#### Records shown

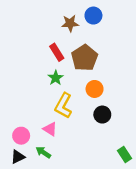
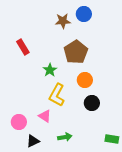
red rectangle: (57, 52) -> (23, 47), moved
green arrow: (43, 152) -> (65, 137), moved, turned 136
green rectangle: (125, 155) -> (112, 139), turned -48
black triangle: (18, 157) -> (33, 141), moved

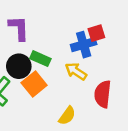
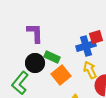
yellow arrow: (76, 71) -> (90, 70), moved, turned 30
orange square: (34, 84) -> (61, 75), moved

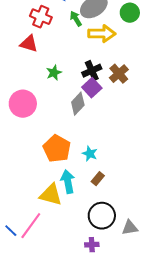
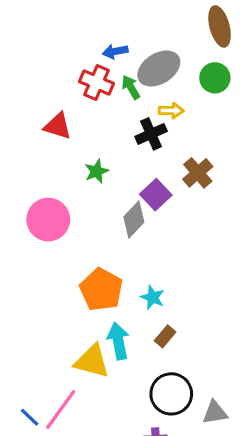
red cross: (41, 17) -> (97, 83), moved
yellow arrow: (102, 34) -> (171, 111), size x0.6
black cross: (92, 71) -> (151, 134), moved

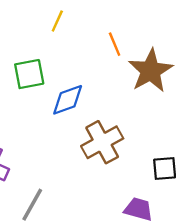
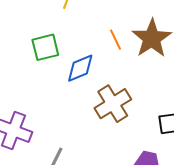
orange line: (115, 44) -> (115, 40), moved

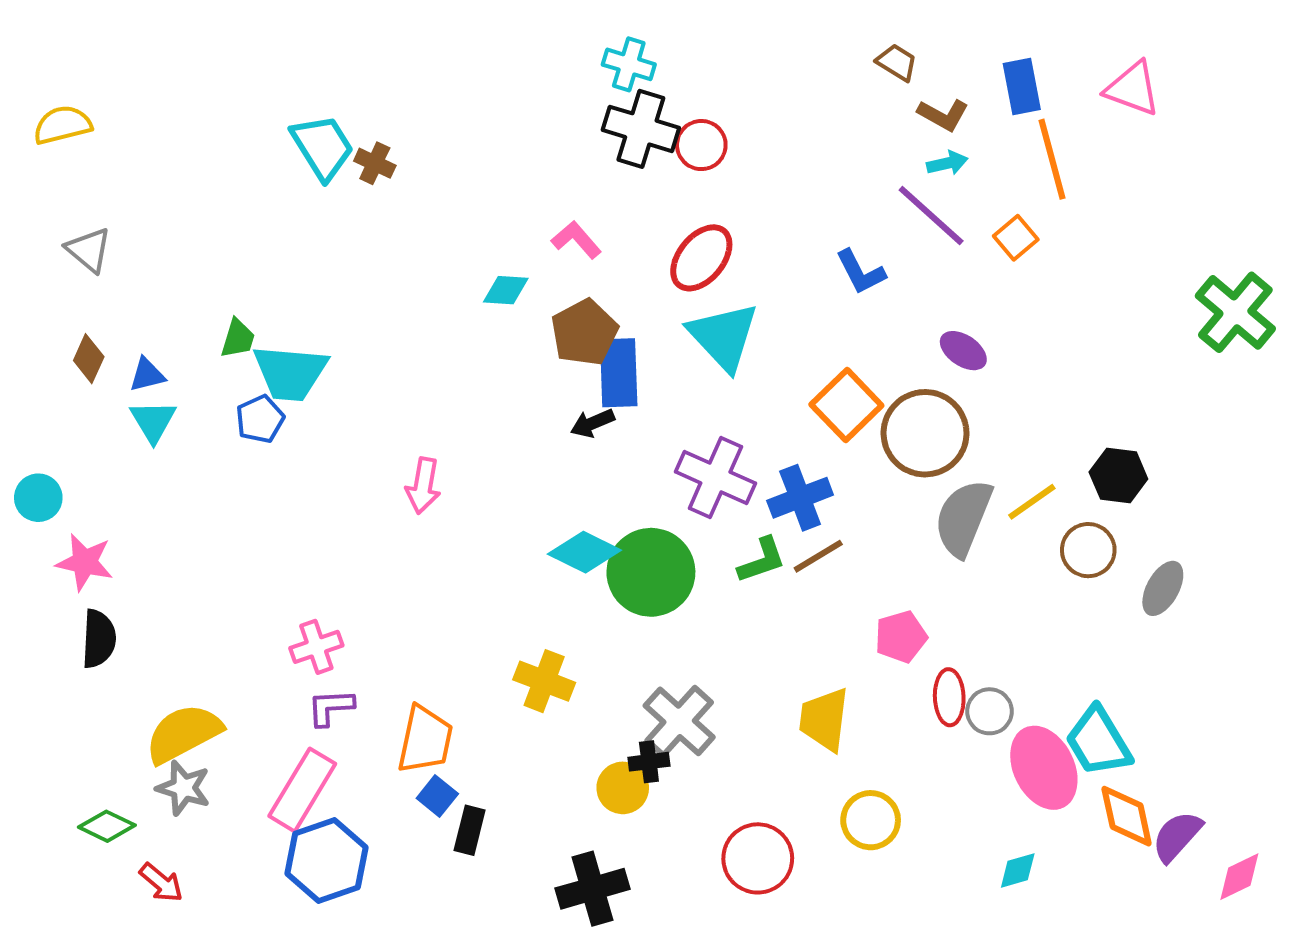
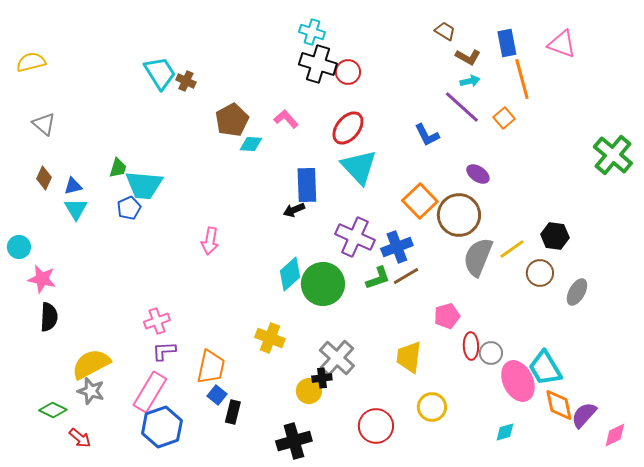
brown pentagon: (584, 332) -> (232, 120), moved
cyan diamond: (584, 552) -> (290, 274), turned -68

########

What to do: Your copy should hold exactly the lines from the one with "black triangle: (18, 157) -> (33, 141), moved" through the end of the records, both included, and no pictures.

Result of the exercise:
black triangle: (18, 157) -> (33, 141), moved

yellow arrow: (76, 71) -> (90, 70), moved, turned 30
orange square: (34, 84) -> (61, 75), moved

red cross: (41, 17) -> (97, 83), moved
yellow arrow: (102, 34) -> (171, 111), size x0.6
black cross: (92, 71) -> (151, 134), moved

orange line: (115, 44) -> (115, 40), moved

brown pentagon: (584, 332) -> (232, 120), moved
cyan diamond: (584, 552) -> (290, 274), turned -68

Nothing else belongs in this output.